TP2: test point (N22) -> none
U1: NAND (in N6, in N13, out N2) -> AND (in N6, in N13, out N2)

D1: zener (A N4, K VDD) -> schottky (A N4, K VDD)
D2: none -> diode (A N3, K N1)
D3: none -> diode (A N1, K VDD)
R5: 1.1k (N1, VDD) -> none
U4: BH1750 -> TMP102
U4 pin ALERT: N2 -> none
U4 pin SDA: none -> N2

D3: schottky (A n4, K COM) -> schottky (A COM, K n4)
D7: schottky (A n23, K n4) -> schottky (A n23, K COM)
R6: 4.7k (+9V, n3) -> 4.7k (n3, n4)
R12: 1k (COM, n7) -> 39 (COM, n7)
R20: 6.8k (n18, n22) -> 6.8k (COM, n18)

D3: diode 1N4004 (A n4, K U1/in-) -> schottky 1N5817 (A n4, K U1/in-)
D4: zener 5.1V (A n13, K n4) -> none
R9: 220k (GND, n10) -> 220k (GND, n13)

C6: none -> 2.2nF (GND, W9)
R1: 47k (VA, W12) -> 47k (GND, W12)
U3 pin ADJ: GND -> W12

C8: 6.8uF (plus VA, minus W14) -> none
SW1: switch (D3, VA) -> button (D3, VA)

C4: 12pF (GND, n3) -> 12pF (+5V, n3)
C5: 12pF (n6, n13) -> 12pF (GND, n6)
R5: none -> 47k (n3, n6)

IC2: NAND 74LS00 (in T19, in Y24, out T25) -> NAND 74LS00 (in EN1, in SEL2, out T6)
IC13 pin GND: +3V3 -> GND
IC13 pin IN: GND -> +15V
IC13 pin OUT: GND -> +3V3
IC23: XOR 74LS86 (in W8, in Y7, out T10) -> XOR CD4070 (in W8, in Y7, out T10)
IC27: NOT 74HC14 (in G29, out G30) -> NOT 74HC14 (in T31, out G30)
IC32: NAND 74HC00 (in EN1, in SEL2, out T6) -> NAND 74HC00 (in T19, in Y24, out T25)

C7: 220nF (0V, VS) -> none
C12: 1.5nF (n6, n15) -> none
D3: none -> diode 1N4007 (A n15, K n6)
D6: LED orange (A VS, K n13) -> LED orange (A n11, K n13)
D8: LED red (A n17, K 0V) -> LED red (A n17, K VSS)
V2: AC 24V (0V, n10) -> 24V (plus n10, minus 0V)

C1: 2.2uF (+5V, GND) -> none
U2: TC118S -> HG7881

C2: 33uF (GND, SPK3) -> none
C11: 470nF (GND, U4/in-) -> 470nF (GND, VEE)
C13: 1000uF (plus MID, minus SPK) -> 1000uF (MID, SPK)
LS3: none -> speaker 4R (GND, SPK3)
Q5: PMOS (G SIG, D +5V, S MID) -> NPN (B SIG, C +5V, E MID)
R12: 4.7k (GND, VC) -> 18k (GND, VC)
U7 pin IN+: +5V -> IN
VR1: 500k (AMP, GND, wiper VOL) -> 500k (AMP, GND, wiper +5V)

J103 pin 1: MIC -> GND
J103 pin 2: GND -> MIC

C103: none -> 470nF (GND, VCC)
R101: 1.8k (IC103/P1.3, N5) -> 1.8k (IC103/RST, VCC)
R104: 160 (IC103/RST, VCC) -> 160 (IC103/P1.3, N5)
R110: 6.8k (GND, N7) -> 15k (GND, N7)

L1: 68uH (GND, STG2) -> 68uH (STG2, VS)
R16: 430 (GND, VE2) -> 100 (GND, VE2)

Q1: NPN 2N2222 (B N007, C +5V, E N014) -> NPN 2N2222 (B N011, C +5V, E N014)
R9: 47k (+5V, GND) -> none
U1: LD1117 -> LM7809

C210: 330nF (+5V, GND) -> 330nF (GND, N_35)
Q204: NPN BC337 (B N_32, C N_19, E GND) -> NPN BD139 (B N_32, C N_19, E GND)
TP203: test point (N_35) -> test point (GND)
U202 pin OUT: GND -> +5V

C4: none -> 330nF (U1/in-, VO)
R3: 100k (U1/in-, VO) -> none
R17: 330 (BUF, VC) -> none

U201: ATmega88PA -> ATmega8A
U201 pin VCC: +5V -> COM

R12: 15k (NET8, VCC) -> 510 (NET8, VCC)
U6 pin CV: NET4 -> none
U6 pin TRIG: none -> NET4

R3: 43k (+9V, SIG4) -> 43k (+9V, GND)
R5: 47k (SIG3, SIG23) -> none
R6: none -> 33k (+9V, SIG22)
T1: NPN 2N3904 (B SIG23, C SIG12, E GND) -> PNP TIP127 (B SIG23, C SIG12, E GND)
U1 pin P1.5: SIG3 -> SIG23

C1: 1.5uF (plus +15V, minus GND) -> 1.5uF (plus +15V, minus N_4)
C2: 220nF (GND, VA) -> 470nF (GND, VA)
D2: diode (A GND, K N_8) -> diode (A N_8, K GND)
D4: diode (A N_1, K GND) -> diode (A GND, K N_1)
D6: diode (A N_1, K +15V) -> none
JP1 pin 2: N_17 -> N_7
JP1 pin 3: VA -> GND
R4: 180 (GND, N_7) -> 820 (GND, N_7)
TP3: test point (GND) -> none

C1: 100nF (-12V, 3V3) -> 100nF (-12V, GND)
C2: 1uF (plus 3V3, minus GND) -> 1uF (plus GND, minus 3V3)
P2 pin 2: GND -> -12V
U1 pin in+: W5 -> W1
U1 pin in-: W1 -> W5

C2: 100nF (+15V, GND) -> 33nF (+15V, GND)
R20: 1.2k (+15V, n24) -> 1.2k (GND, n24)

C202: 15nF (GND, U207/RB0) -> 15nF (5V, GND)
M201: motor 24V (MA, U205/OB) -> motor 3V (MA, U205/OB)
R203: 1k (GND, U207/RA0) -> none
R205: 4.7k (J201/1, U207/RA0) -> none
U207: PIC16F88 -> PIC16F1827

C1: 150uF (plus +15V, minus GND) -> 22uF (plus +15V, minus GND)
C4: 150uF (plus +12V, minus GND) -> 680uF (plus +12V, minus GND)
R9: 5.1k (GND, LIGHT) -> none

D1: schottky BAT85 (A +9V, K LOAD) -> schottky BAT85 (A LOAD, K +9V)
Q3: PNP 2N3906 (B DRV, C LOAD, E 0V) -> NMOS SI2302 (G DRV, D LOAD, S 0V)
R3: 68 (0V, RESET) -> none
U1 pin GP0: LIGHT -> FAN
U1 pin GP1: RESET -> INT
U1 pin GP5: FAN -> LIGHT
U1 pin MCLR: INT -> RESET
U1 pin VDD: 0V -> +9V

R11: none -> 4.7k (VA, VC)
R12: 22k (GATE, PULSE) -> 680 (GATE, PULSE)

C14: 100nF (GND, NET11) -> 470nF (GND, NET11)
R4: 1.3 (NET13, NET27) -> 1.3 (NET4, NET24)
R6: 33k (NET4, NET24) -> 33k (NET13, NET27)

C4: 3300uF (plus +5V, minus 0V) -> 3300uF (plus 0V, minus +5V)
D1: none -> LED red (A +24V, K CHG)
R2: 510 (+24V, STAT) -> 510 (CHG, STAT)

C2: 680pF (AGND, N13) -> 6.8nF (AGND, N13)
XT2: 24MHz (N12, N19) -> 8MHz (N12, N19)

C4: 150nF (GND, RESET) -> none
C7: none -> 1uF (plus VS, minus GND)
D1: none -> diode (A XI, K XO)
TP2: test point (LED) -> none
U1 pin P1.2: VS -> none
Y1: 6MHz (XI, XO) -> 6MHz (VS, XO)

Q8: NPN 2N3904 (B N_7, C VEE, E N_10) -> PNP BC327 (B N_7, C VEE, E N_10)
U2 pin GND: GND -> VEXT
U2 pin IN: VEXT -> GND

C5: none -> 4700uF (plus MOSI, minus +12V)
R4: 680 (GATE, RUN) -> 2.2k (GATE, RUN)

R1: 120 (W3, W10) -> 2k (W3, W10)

-----

*EXERCISE DETAILS:* Could you copy every record above exactly as it stands?

*PROBLEM SOLUTION:*
TP2: test point (N22) -> none
U1: NAND (in N6, in N13, out N2) -> AND (in N6, in N13, out N2)

D1: zener (A N4, K VDD) -> schottky (A N4, K VDD)
D2: none -> diode (A N3, K N1)
D3: none -> diode (A N1, K VDD)
R5: 1.1k (N1, VDD) -> none
U4: BH1750 -> TMP102
U4 pin ALERT: N2 -> none
U4 pin SDA: none -> N2

D3: schottky (A n4, K COM) -> schottky (A COM, K n4)
D7: schottky (A n23, K n4) -> schottky (A n23, K COM)
R6: 4.7k (+9V, n3) -> 4.7k (n3, n4)
R12: 1k (COM, n7) -> 39 (COM, n7)
R20: 6.8k (n18, n22) -> 6.8k (COM, n18)

D3: diode 1N4004 (A n4, K U1/in-) -> schottky 1N5817 (A n4, K U1/in-)
D4: zener 5.1V (A n13, K n4) -> none
R9: 220k (GND, n10) -> 220k (GND, n13)

C6: none -> 2.2nF (GND, W9)
R1: 47k (VA, W12) -> 47k (GND, W12)
U3 pin ADJ: GND -> W12

C8: 6.8uF (plus VA, minus W14) -> none
SW1: switch (D3, VA) -> button (D3, VA)

C4: 12pF (GND, n3) -> 12pF (+5V, n3)
C5: 12pF (n6, n13) -> 12pF (GND, n6)
R5: none -> 47k (n3, n6)

IC2: NAND 74LS00 (in T19, in Y24, out T25) -> NAND 74LS00 (in EN1, in SEL2, out T6)
IC13 pin GND: +3V3 -> GND
IC13 pin IN: GND -> +15V
IC13 pin OUT: GND -> +3V3
IC23: XOR 74LS86 (in W8, in Y7, out T10) -> XOR CD4070 (in W8, in Y7, out T10)
IC27: NOT 74HC14 (in G29, out G30) -> NOT 74HC14 (in T31, out G30)
IC32: NAND 74HC00 (in EN1, in SEL2, out T6) -> NAND 74HC00 (in T19, in Y24, out T25)

C7: 220nF (0V, VS) -> none
C12: 1.5nF (n6, n15) -> none
D3: none -> diode 1N4007 (A n15, K n6)
D6: LED orange (A VS, K n13) -> LED orange (A n11, K n13)
D8: LED red (A n17, K 0V) -> LED red (A n17, K VSS)
V2: AC 24V (0V, n10) -> 24V (plus n10, minus 0V)

C1: 2.2uF (+5V, GND) -> none
U2: TC118S -> HG7881

C2: 33uF (GND, SPK3) -> none
C11: 470nF (GND, U4/in-) -> 470nF (GND, VEE)
C13: 1000uF (plus MID, minus SPK) -> 1000uF (MID, SPK)
LS3: none -> speaker 4R (GND, SPK3)
Q5: PMOS (G SIG, D +5V, S MID) -> NPN (B SIG, C +5V, E MID)
R12: 4.7k (GND, VC) -> 18k (GND, VC)
U7 pin IN+: +5V -> IN
VR1: 500k (AMP, GND, wiper VOL) -> 500k (AMP, GND, wiper +5V)

J103 pin 1: MIC -> GND
J103 pin 2: GND -> MIC

C103: none -> 470nF (GND, VCC)
R101: 1.8k (IC103/P1.3, N5) -> 1.8k (IC103/RST, VCC)
R104: 160 (IC103/RST, VCC) -> 160 (IC103/P1.3, N5)
R110: 6.8k (GND, N7) -> 15k (GND, N7)

L1: 68uH (GND, STG2) -> 68uH (STG2, VS)
R16: 430 (GND, VE2) -> 100 (GND, VE2)

Q1: NPN 2N2222 (B N007, C +5V, E N014) -> NPN 2N2222 (B N011, C +5V, E N014)
R9: 47k (+5V, GND) -> none
U1: LD1117 -> LM7809

C210: 330nF (+5V, GND) -> 330nF (GND, N_35)
Q204: NPN BC337 (B N_32, C N_19, E GND) -> NPN BD139 (B N_32, C N_19, E GND)
TP203: test point (N_35) -> test point (GND)
U202 pin OUT: GND -> +5V

C4: none -> 330nF (U1/in-, VO)
R3: 100k (U1/in-, VO) -> none
R17: 330 (BUF, VC) -> none

U201: ATmega88PA -> ATmega8A
U201 pin VCC: +5V -> COM

R12: 15k (NET8, VCC) -> 510 (NET8, VCC)
U6 pin CV: NET4 -> none
U6 pin TRIG: none -> NET4

R3: 43k (+9V, SIG4) -> 43k (+9V, GND)
R5: 47k (SIG3, SIG23) -> none
R6: none -> 33k (+9V, SIG22)
T1: NPN 2N3904 (B SIG23, C SIG12, E GND) -> PNP TIP127 (B SIG23, C SIG12, E GND)
U1 pin P1.5: SIG3 -> SIG23

C1: 1.5uF (plus +15V, minus GND) -> 1.5uF (plus +15V, minus N_4)
C2: 220nF (GND, VA) -> 470nF (GND, VA)
D2: diode (A GND, K N_8) -> diode (A N_8, K GND)
D4: diode (A N_1, K GND) -> diode (A GND, K N_1)
D6: diode (A N_1, K +15V) -> none
JP1 pin 2: N_17 -> N_7
JP1 pin 3: VA -> GND
R4: 180 (GND, N_7) -> 820 (GND, N_7)
TP3: test point (GND) -> none

C1: 100nF (-12V, 3V3) -> 100nF (-12V, GND)
C2: 1uF (plus 3V3, minus GND) -> 1uF (plus GND, minus 3V3)
P2 pin 2: GND -> -12V
U1 pin in+: W5 -> W1
U1 pin in-: W1 -> W5

C2: 100nF (+15V, GND) -> 33nF (+15V, GND)
R20: 1.2k (+15V, n24) -> 1.2k (GND, n24)

C202: 15nF (GND, U207/RB0) -> 15nF (5V, GND)
M201: motor 24V (MA, U205/OB) -> motor 3V (MA, U205/OB)
R203: 1k (GND, U207/RA0) -> none
R205: 4.7k (J201/1, U207/RA0) -> none
U207: PIC16F88 -> PIC16F1827

C1: 150uF (plus +15V, minus GND) -> 22uF (plus +15V, minus GND)
C4: 150uF (plus +12V, minus GND) -> 680uF (plus +12V, minus GND)
R9: 5.1k (GND, LIGHT) -> none

D1: schottky BAT85 (A +9V, K LOAD) -> schottky BAT85 (A LOAD, K +9V)
Q3: PNP 2N3906 (B DRV, C LOAD, E 0V) -> NMOS SI2302 (G DRV, D LOAD, S 0V)
R3: 68 (0V, RESET) -> none
U1 pin GP0: LIGHT -> FAN
U1 pin GP1: RESET -> INT
U1 pin GP5: FAN -> LIGHT
U1 pin MCLR: INT -> RESET
U1 pin VDD: 0V -> +9V

R11: none -> 4.7k (VA, VC)
R12: 22k (GATE, PULSE) -> 680 (GATE, PULSE)

C14: 100nF (GND, NET11) -> 470nF (GND, NET11)
R4: 1.3 (NET13, NET27) -> 1.3 (NET4, NET24)
R6: 33k (NET4, NET24) -> 33k (NET13, NET27)

C4: 3300uF (plus +5V, minus 0V) -> 3300uF (plus 0V, minus +5V)
D1: none -> LED red (A +24V, K CHG)
R2: 510 (+24V, STAT) -> 510 (CHG, STAT)

C2: 680pF (AGND, N13) -> 6.8nF (AGND, N13)
XT2: 24MHz (N12, N19) -> 8MHz (N12, N19)

C4: 150nF (GND, RESET) -> none
C7: none -> 1uF (plus VS, minus GND)
D1: none -> diode (A XI, K XO)
TP2: test point (LED) -> none
U1 pin P1.2: VS -> none
Y1: 6MHz (XI, XO) -> 6MHz (VS, XO)

Q8: NPN 2N3904 (B N_7, C VEE, E N_10) -> PNP BC327 (B N_7, C VEE, E N_10)
U2 pin GND: GND -> VEXT
U2 pin IN: VEXT -> GND

C5: none -> 4700uF (plus MOSI, minus +12V)
R4: 680 (GATE, RUN) -> 2.2k (GATE, RUN)

R1: 120 (W3, W10) -> 2k (W3, W10)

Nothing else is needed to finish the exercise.